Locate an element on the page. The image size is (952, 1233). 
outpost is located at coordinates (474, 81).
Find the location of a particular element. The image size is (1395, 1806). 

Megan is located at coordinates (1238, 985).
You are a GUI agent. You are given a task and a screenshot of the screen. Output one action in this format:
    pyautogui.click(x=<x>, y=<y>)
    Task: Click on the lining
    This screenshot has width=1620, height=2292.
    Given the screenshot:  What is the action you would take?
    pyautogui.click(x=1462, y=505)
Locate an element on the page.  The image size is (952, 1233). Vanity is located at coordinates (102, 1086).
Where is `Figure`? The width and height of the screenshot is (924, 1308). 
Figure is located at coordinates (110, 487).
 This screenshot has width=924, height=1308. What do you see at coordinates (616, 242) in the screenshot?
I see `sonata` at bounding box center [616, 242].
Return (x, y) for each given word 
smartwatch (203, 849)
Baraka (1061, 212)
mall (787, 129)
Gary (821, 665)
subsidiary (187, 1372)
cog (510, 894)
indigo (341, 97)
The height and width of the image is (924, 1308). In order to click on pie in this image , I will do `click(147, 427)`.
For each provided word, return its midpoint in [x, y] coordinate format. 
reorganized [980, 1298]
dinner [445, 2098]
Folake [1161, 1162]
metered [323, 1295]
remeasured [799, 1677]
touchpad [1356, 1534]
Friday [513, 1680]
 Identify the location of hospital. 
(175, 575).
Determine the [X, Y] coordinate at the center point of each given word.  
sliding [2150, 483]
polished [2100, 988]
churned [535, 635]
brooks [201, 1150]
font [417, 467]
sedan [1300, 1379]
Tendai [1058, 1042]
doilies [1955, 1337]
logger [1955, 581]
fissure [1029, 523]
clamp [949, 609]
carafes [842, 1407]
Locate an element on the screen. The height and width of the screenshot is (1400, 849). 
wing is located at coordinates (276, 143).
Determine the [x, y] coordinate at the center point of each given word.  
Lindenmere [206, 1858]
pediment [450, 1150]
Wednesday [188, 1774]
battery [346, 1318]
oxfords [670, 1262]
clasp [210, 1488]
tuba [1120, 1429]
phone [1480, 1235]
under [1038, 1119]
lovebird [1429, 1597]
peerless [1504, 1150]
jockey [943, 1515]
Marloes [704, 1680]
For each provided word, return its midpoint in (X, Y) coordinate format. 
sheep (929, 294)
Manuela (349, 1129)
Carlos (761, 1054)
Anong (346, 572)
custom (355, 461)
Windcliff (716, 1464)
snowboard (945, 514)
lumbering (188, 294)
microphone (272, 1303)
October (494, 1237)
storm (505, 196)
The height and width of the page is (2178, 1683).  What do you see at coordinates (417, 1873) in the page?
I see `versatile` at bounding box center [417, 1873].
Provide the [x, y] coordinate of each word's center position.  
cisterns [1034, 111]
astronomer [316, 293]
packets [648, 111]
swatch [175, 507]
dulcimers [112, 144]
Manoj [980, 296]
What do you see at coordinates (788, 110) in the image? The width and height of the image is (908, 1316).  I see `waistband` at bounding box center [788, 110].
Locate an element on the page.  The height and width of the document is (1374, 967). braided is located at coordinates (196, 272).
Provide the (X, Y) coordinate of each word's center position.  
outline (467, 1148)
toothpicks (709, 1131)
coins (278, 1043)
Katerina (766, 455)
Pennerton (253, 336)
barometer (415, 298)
-*-*-
WRITTEN REQUEST: Turn all of the material above into a numbered list with one item per line, and leave out the blank lines.

SOLUTION TO THE PROBLEM:
1. Locate an element on the page. The image size is (952, 1233). 
2. outpost is located at coordinates (474, 81).
3. Find the location of a particular element. The image size is (1395, 1806). 
4. Megan is located at coordinates (1238, 985).
5. You are a GUI agent. You are given a task and a screenshot of the screen. Output one action in this format:
6.     pyautogui.click(x=<x>, y=<y>)
7.     Task: Click on the lining
8.     This screenshot has width=1620, height=2292.
9.     Given the screenshot:  What is the action you would take?
10.     pyautogui.click(x=1462, y=505)
11. Locate an element on the page.  The image size is (952, 1233). Vanity is located at coordinates (102, 1086).
12. Where is `Figure`? The width and height of the screenshot is (924, 1308). 
13. Figure is located at coordinates (110, 487).
14.  This screenshot has width=924, height=1308. What do you see at coordinates (616, 242) in the screenshot?
15. I see `sonata` at bounding box center [616, 242].
16. Return (x, y) for each given word 
17. smartwatch (203, 849)
18. Baraka (1061, 212)
19. mall (787, 129)
20. Gary (821, 665)
21. subsidiary (187, 1372)
22. cog (510, 894)
23. indigo (341, 97)
24. The height and width of the image is (924, 1308). In order to click on pie in this image , I will do `click(147, 427)`.
25. For each provided word, return its midpoint in [x, y] coordinate format. 
26. reorganized [980, 1298]
27. dinner [445, 2098]
28. Folake [1161, 1162]
29. metered [323, 1295]
30. remeasured [799, 1677]
31. touchpad [1356, 1534]
32. Friday [513, 1680]
33.  Identify the location of hospital. 
34. (175, 575).
35. Determine the [X, Y] coordinate at the center point of each given word.  
36. sliding [2150, 483]
37. polished [2100, 988]
38. churned [535, 635]
39. brooks [201, 1150]
40. font [417, 467]
41. sedan [1300, 1379]
42. Tendai [1058, 1042]
43. doilies [1955, 1337]
44. logger [1955, 581]
45. fissure [1029, 523]
46. clamp [949, 609]
47. carafes [842, 1407]
48. Locate an element on the screen. The height and width of the screenshot is (1400, 849). 
49. wing is located at coordinates (276, 143).
50. Determine the [x, y] coordinate at the center point of each given word.  
51. Lindenmere [206, 1858]
52. pediment [450, 1150]
53. Wednesday [188, 1774]
54. battery [346, 1318]
55. oxfords [670, 1262]
56. clasp [210, 1488]
57. tuba [1120, 1429]
58. phone [1480, 1235]
59. under [1038, 1119]
60. lovebird [1429, 1597]
61. peerless [1504, 1150]
62. jockey [943, 1515]
63. Marloes [704, 1680]
64. For each provided word, return its midpoint in (X, Y) coordinate format. 
65. sheep (929, 294)
66. Manuela (349, 1129)
67. Carlos (761, 1054)
68. Anong (346, 572)
69. custom (355, 461)
70. Windcliff (716, 1464)
71. snowboard (945, 514)
72. lumbering (188, 294)
73. microphone (272, 1303)
74. October (494, 1237)
75. storm (505, 196)
76. The height and width of the page is (2178, 1683).  What do you see at coordinates (417, 1873) in the page?
77. I see `versatile` at bounding box center [417, 1873].
78. Provide the [x, y] coordinate of each word's center position.  
79. cisterns [1034, 111]
80. astronomer [316, 293]
81. packets [648, 111]
82. swatch [175, 507]
83. dulcimers [112, 144]
84. Manoj [980, 296]
85. What do you see at coordinates (788, 110) in the image? The width and height of the image is (908, 1316).  I see `waistband` at bounding box center [788, 110].
86. Locate an element on the page.  The height and width of the document is (1374, 967). braided is located at coordinates (196, 272).
87. Provide the (X, Y) coordinate of each word's center position.  
88. outline (467, 1148)
89. toothpicks (709, 1131)
90. coins (278, 1043)
91. Katerina (766, 455)
92. Pennerton (253, 336)
93. barometer (415, 298)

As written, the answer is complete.